> What is needed
In the records below, find the line that contains "BUZZER3 pin IO: D3 -> A4" and repeat it, along with each line after it, exactly as written.

━━ Records supplied

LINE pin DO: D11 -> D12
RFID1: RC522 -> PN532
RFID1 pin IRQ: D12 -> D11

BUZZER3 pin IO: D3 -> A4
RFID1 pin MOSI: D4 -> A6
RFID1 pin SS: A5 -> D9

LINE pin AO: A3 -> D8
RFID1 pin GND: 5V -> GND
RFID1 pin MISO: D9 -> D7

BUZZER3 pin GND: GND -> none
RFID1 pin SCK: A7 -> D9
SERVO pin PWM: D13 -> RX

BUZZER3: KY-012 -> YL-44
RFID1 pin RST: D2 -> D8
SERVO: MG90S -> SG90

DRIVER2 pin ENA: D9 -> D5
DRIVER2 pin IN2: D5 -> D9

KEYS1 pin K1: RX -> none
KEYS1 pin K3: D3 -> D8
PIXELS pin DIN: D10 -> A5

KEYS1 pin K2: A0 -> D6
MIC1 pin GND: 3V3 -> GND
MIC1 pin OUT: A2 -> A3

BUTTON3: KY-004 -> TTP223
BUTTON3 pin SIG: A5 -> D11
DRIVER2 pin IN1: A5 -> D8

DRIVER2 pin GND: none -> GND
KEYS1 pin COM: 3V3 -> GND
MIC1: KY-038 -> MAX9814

━━━━

> Reply to the exercise
BUZZER3 pin IO: D3 -> A4
RFID1 pin MOSI: D4 -> A6
RFID1 pin SS: A5 -> D9

LINE pin AO: A3 -> D8
RFID1 pin GND: 5V -> GND
RFID1 pin MISO: D9 -> D7

BUZZER3 pin GND: GND -> none
RFID1 pin SCK: A7 -> D9
SERVO pin PWM: D13 -> RX

BUZZER3: KY-012 -> YL-44
RFID1 pin RST: D2 -> D8
SERVO: MG90S -> SG90

DRIVER2 pin ENA: D9 -> D5
DRIVER2 pin IN2: D5 -> D9

KEYS1 pin K1: RX -> none
KEYS1 pin K3: D3 -> D8
PIXELS pin DIN: D10 -> A5

KEYS1 pin K2: A0 -> D6
MIC1 pin GND: 3V3 -> GND
MIC1 pin OUT: A2 -> A3

BUTTON3: KY-004 -> TTP223
BUTTON3 pin SIG: A5 -> D11
DRIVER2 pin IN1: A5 -> D8

DRIVER2 pin GND: none -> GND
KEYS1 pin COM: 3V3 -> GND
MIC1: KY-038 -> MAX9814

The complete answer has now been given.